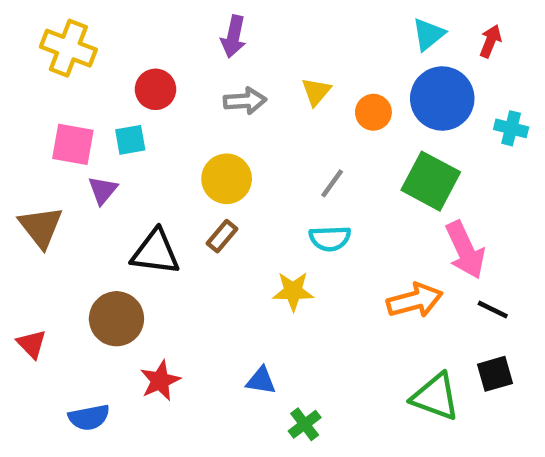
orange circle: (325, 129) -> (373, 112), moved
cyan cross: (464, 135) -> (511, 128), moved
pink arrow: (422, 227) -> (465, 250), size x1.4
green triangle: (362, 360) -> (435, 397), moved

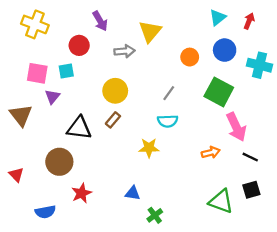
purple arrow: (233, 37) -> (100, 21), moved, turned -42
yellow triangle: (316, 92) -> (150, 31), moved, size x1.5
blue circle: (442, 98) -> (225, 50), size x0.7
cyan cross: (511, 128) -> (260, 65), size x1.5
orange arrow: (415, 300) -> (211, 152), size x0.7

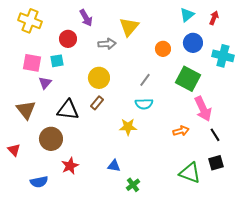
brown triangle: (21, 115) -> (26, 110), moved
black line: (250, 157) -> (215, 135), turned 32

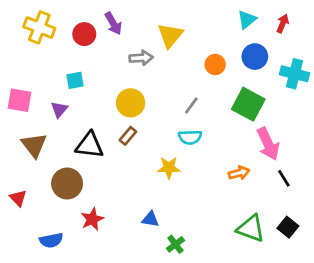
red circle: (68, 39) -> (84, 34), moved
pink square: (32, 63) -> (19, 100), moved
black square: (216, 163) -> (288, 227), moved, turned -35

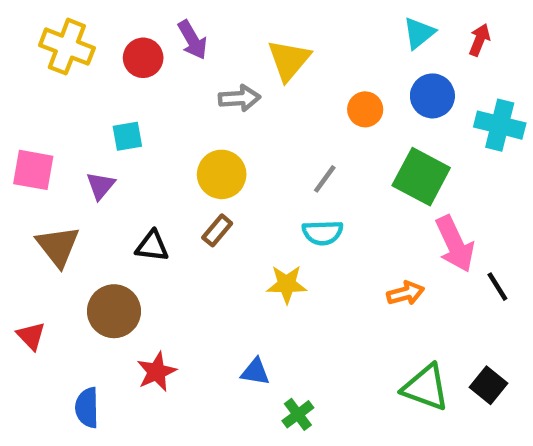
black triangle: (90, 145) -> (152, 246), size x0.7
black line: (284, 178) -> (497, 287), moved
blue semicircle: (51, 240) -> (87, 408), turned 100

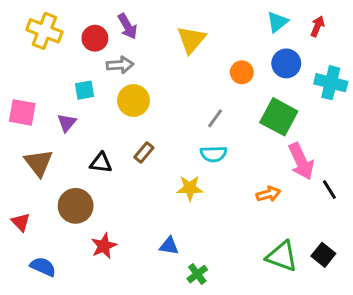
gray arrow: (240, 98) -> (120, 65), moved
yellow circle: (222, 174) -> (133, 101), moved
blue semicircle: (87, 408) -> (43, 267), moved, turned 115

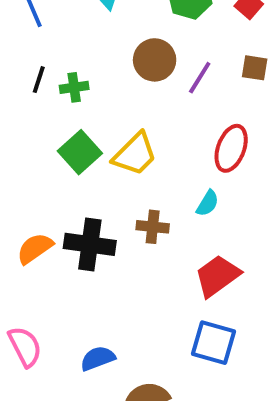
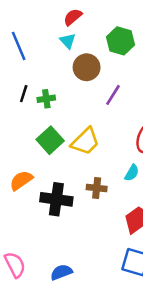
brown circle: (155, 60) -> (87, 67), moved
purple line: (200, 78) -> (113, 95), moved
orange semicircle: (35, 248) -> (21, 180), moved

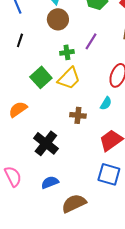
brown circle: (87, 67) -> (58, 19), moved
green cross: (46, 99) -> (67, 52), moved
black cross: (56, 199) -> (46, 143), moved, turned 30

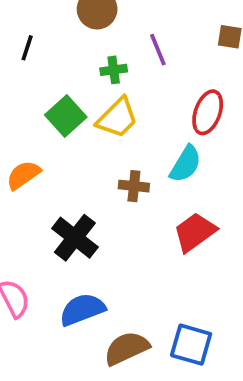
purple line: (91, 41) -> (158, 50), turned -54
cyan semicircle: (106, 103) -> (186, 164), size x1.5
blue square: (109, 174) -> (191, 345), moved
blue semicircle: (50, 182) -> (82, 310), size x1.4

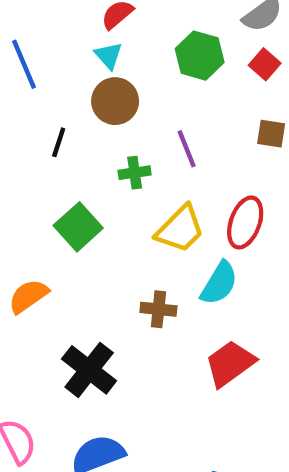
black line: (27, 48) -> (59, 142), moved
yellow trapezoid: (117, 118) -> (180, 229), moved

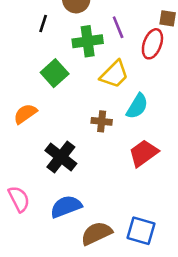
green cross: (135, 173) -> (88, 41), size x1.6
red ellipse: (245, 222) -> (152, 44), moved

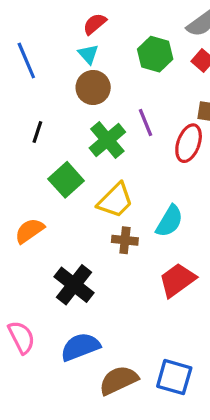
black line: (43, 23) -> (37, 132), moved
green cross: (88, 41) -> (107, 140), turned -32
yellow trapezoid: (114, 74) -> (115, 200), moved

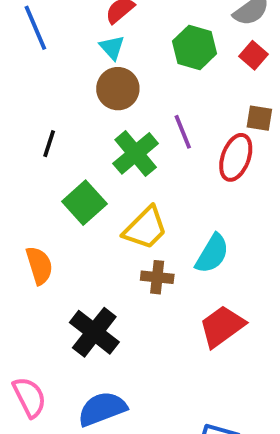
blue line: (26, 60) -> (35, 28), moved
orange semicircle: (29, 231) -> (39, 265), turned 108

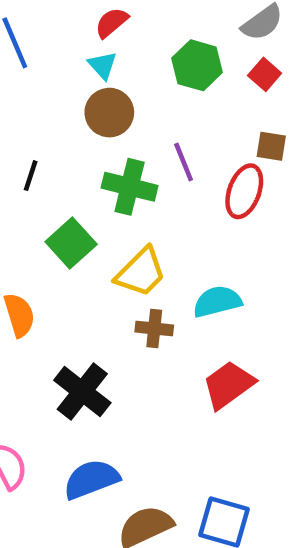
green cross: (136, 153) -> (130, 187), turned -36
cyan semicircle: (212, 254) -> (217, 302), turned -135

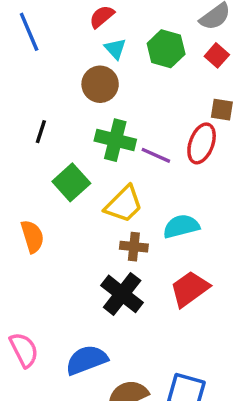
cyan triangle: (103, 65) -> (115, 49), moved
purple line: (184, 162) -> (156, 155), moved, turned -44
black cross: (82, 391) -> (122, 294), moved

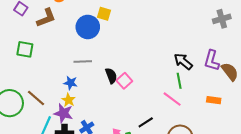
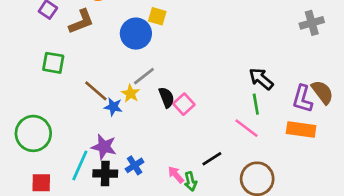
purple L-shape: (212, 60) -> (302, 99), moved
gray line: (83, 61) -> (144, 76), moved, turned -36
brown line: (36, 98) -> (96, 91), moved
yellow star: (68, 100) -> (131, 93), moved
orange rectangle: (214, 100) -> (301, 129), size x1.5

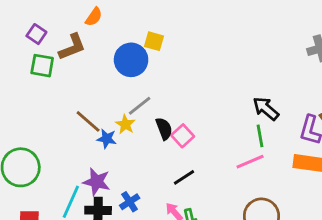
green square: (53, 63) -> (42, 66), moved
pink line: (246, 128) -> (250, 162), turned -60
black line: (212, 159) -> (184, 177), moved

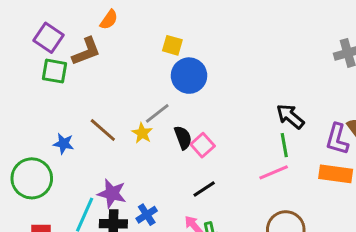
purple square: (36, 34) -> (48, 38), size x1.4
blue circle: (131, 60) -> (189, 76), moved
blue star: (107, 139) -> (64, 144), moved

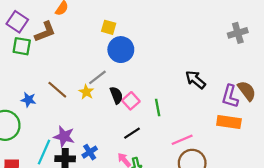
green line: (284, 145) -> (158, 108), moved
pink line: (274, 172) -> (182, 140), moved

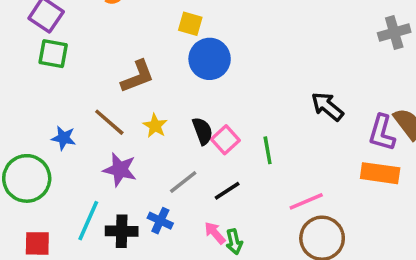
brown L-shape: (45, 32) -> (137, 76), moved
gray line: (97, 77) -> (183, 182), moved
purple star: (64, 136) -> (120, 170), moved
blue cross: (90, 152) -> (160, 221), turned -32

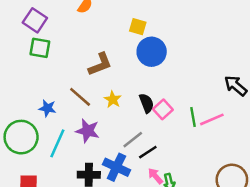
black line: (227, 191) -> (148, 152), moved
pink line: (306, 201) -> (212, 119), moved
cyan line: (88, 221) -> (57, 143), moved
blue cross: (160, 221) -> (116, 167), size x1.5

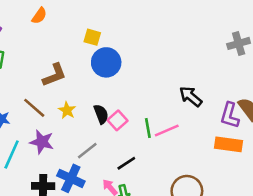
black line: (148, 152) -> (126, 163), moved

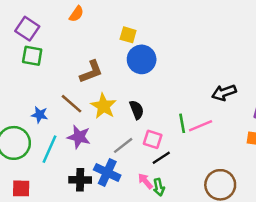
black arrow: (191, 96) -> (224, 93), turned -60
yellow star: (67, 110) -> (103, 106), size x1.5
pink square: (118, 120) -> (153, 139), moved, turned -30

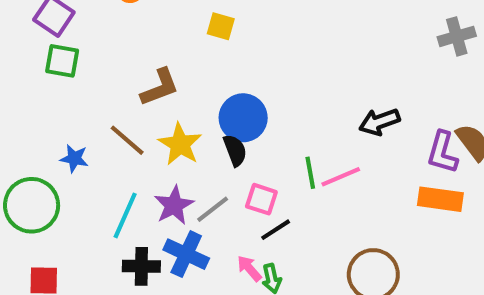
blue circle: (142, 59) -> (243, 118), moved
purple star: (79, 137) -> (174, 205), moved, turned 30
cyan line: (49, 149) -> (125, 215), moved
___
#### EXERCISE INSTRUCTIONS
Produce an exact copy of every line above, with the images left out.

#### YOUR RESPONSE
orange circle: (325, 129) -> (373, 112), moved
cyan cross: (464, 135) -> (511, 128), moved
pink arrow: (422, 227) -> (465, 250), size x1.4
green triangle: (362, 360) -> (435, 397), moved

purple arrow: (233, 37) -> (100, 21), moved, turned -42
yellow triangle: (316, 92) -> (150, 31), moved, size x1.5
blue circle: (442, 98) -> (225, 50), size x0.7
cyan cross: (511, 128) -> (260, 65), size x1.5
orange arrow: (415, 300) -> (211, 152), size x0.7

brown triangle: (21, 115) -> (26, 110), moved
black line: (250, 157) -> (215, 135), turned 32

red circle: (68, 39) -> (84, 34), moved
pink square: (32, 63) -> (19, 100), moved
black square: (216, 163) -> (288, 227), moved, turned -35

black triangle: (90, 145) -> (152, 246), size x0.7
black line: (284, 178) -> (497, 287), moved
blue semicircle: (51, 240) -> (87, 408), turned 100

gray arrow: (240, 98) -> (120, 65), moved
yellow circle: (222, 174) -> (133, 101), moved
blue semicircle: (87, 408) -> (43, 267), moved, turned 115

brown circle: (155, 60) -> (87, 67), moved
purple line: (200, 78) -> (113, 95), moved
orange semicircle: (35, 248) -> (21, 180), moved

brown circle: (87, 67) -> (58, 19), moved
green cross: (46, 99) -> (67, 52), moved
black cross: (56, 199) -> (46, 143), moved, turned 30

purple line: (91, 41) -> (158, 50), turned -54
cyan semicircle: (106, 103) -> (186, 164), size x1.5
blue square: (109, 174) -> (191, 345), moved
blue semicircle: (50, 182) -> (82, 310), size x1.4

black line: (27, 48) -> (59, 142), moved
yellow trapezoid: (117, 118) -> (180, 229), moved

green cross: (135, 173) -> (88, 41), size x1.6
red ellipse: (245, 222) -> (152, 44), moved

black line: (43, 23) -> (37, 132), moved
green cross: (88, 41) -> (107, 140), turned -32
yellow trapezoid: (114, 74) -> (115, 200), moved

blue line: (26, 60) -> (35, 28), moved
orange semicircle: (29, 231) -> (39, 265), turned 108

green cross: (136, 153) -> (130, 187), turned -36
cyan semicircle: (212, 254) -> (217, 302), turned -135

cyan triangle: (103, 65) -> (115, 49), moved
purple line: (184, 162) -> (156, 155), moved, turned -44
black cross: (82, 391) -> (122, 294), moved

purple L-shape: (212, 60) -> (302, 99), moved
gray line: (83, 61) -> (144, 76), moved, turned -36
brown line: (36, 98) -> (96, 91), moved
yellow star: (68, 100) -> (131, 93), moved
orange rectangle: (214, 100) -> (301, 129), size x1.5

green square: (53, 63) -> (42, 66), moved
pink line: (246, 128) -> (250, 162), turned -60
black line: (212, 159) -> (184, 177), moved

purple square: (36, 34) -> (48, 38), size x1.4
blue circle: (131, 60) -> (189, 76), moved
blue star: (107, 139) -> (64, 144), moved

green line: (284, 145) -> (158, 108), moved
pink line: (274, 172) -> (182, 140), moved

brown L-shape: (45, 32) -> (137, 76), moved
gray line: (97, 77) -> (183, 182), moved
purple star: (64, 136) -> (120, 170), moved
blue cross: (90, 152) -> (160, 221), turned -32

black line: (227, 191) -> (148, 152), moved
pink line: (306, 201) -> (212, 119), moved
cyan line: (88, 221) -> (57, 143), moved
blue cross: (160, 221) -> (116, 167), size x1.5

black line: (148, 152) -> (126, 163), moved

black arrow: (191, 96) -> (224, 93), turned -60
yellow star: (67, 110) -> (103, 106), size x1.5
pink square: (118, 120) -> (153, 139), moved, turned -30

blue circle: (142, 59) -> (243, 118), moved
purple star: (79, 137) -> (174, 205), moved, turned 30
cyan line: (49, 149) -> (125, 215), moved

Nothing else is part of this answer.